* _WORK TO COMPLETE_: Nothing outside the range is wanted. Repeat exactly the lines below from the one with "règle (blanc) <254" through the one with "nothing => ruban adhésif (violet) <472 86>".

(LISTED RECORDS begins)

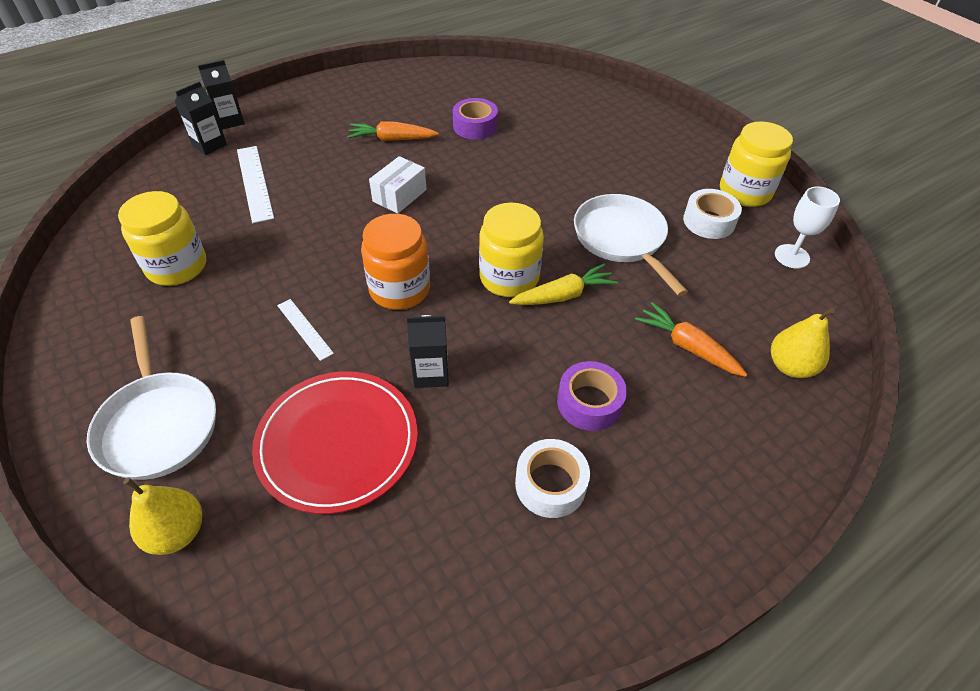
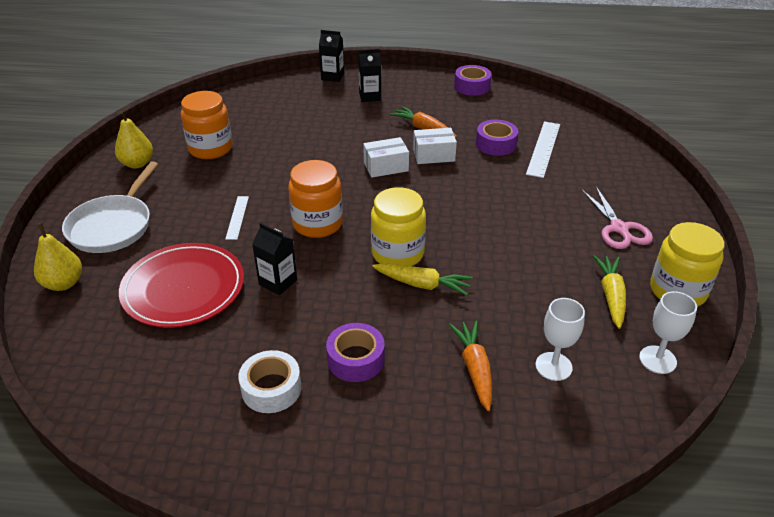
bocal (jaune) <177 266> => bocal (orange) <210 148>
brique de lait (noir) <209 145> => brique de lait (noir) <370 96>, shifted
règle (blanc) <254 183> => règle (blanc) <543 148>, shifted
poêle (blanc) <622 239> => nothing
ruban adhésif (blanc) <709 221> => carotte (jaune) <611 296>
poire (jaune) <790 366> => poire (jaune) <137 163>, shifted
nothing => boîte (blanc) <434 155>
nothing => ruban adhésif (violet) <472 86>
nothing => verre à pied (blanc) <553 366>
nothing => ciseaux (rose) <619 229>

(LISTED RECORDS ends)

* _ANSWER SECTION_:
règle (blanc) <254 183> => règle (blanc) <543 148>, shifted
poêle (blanc) <622 239> => nothing
ruban adhésif (blanc) <709 221> => carotte (jaune) <611 296>
poire (jaune) <790 366> => poire (jaune) <137 163>, shifted
nothing => boîte (blanc) <434 155>
nothing => ruban adhésif (violet) <472 86>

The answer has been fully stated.